*Work task*
Every line containing the word "board" must be pulled from the records.

(Before-and-after scene images)
━━━━━━━━

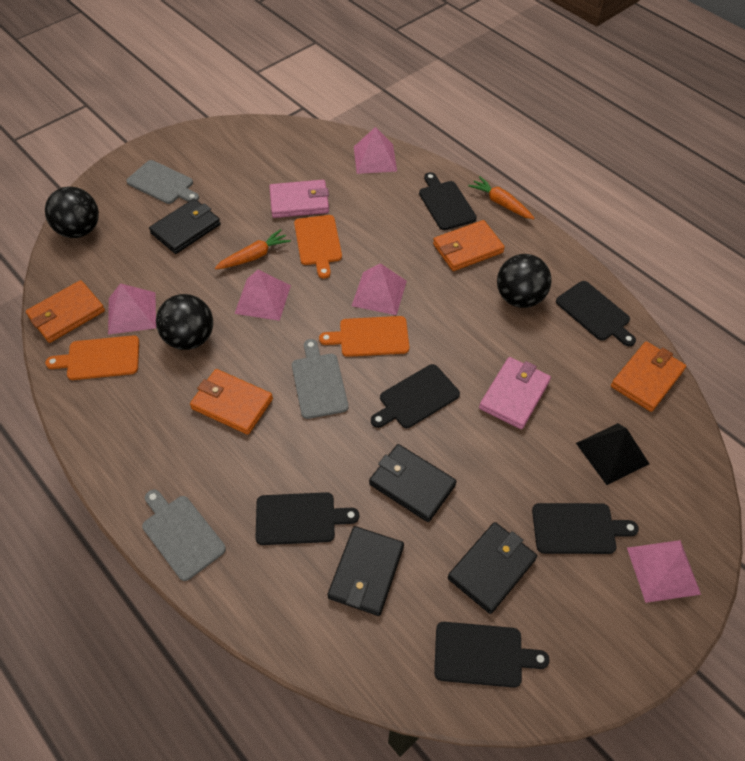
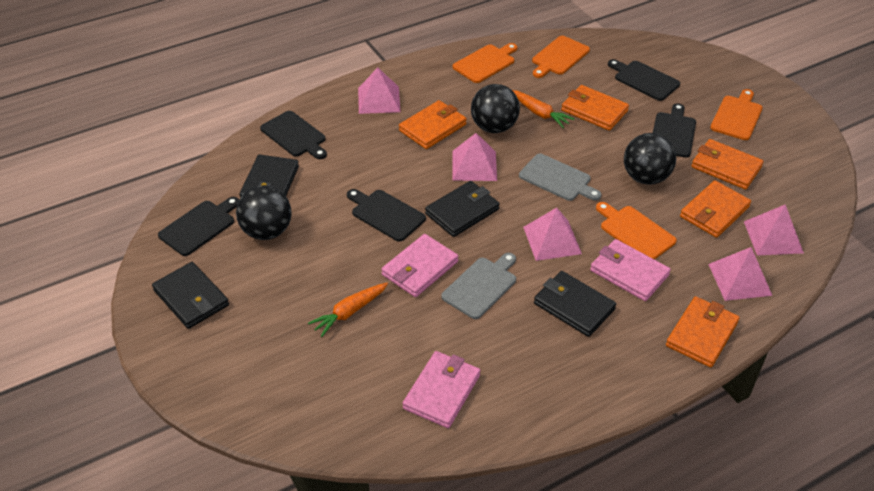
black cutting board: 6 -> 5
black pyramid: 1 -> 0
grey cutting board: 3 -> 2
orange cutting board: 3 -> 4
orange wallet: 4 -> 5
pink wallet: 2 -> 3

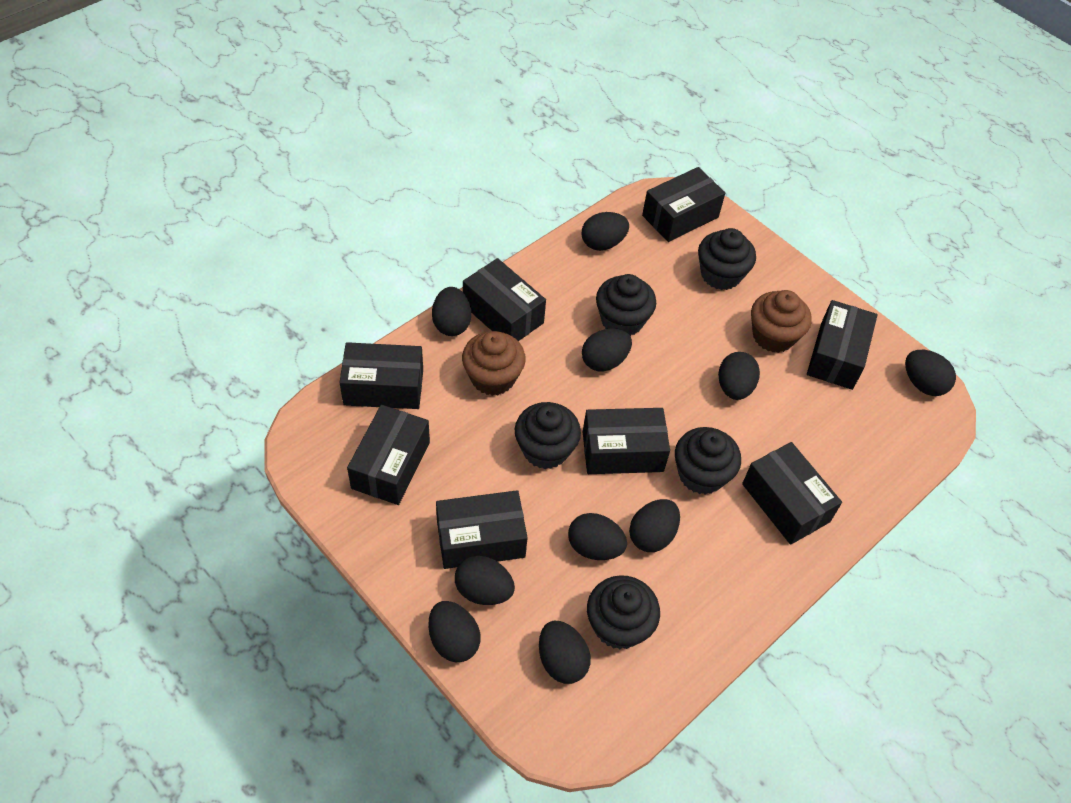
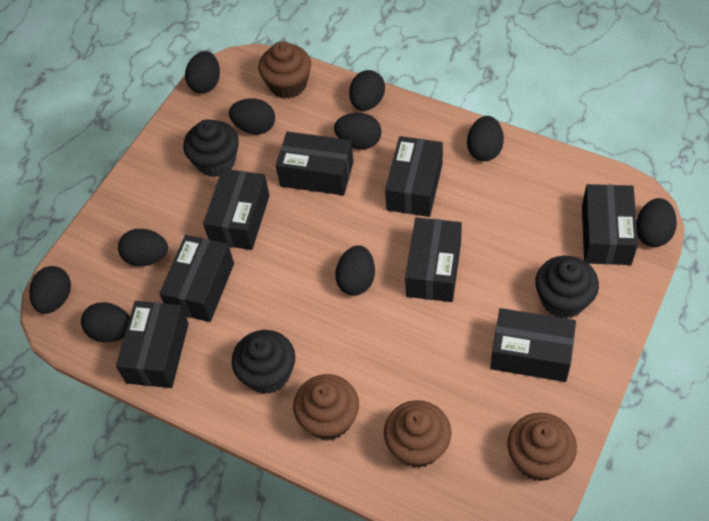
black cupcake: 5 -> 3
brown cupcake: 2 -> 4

━━━━━━━━

*Answer section*
black cutting board: 6 -> 5
grey cutting board: 3 -> 2
orange cutting board: 3 -> 4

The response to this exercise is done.